- Assignment -
Return only the lines from the one containing "Trace the roads" to the end of the entries below, exactly as written, both ends included.
=-=-=
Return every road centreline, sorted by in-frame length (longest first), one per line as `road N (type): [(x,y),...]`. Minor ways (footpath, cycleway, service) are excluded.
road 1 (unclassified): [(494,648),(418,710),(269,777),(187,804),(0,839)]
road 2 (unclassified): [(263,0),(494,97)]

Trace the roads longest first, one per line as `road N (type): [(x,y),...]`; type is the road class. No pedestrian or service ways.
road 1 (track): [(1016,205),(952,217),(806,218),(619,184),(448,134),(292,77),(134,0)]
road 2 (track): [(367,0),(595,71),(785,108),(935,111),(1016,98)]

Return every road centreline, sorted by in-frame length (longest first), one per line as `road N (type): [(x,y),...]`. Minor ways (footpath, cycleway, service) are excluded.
=-=-=
- Solution for this problem -
Trace the roads longest first, one per line as `road N (type): [(x,y),...]`; type is the road class. No pedestrian or service ways.
road 1 (track): [(1016,205),(952,217),(806,218),(619,184),(448,134),(292,77),(134,0)]
road 2 (track): [(367,0),(595,71),(785,108),(935,111),(1016,98)]

Return every road centreline, sorted by in-frame length (longest first), one per line as `road N (type): [(x,y),...]`. Minor ways (footpath, cycleway, service) are excluded.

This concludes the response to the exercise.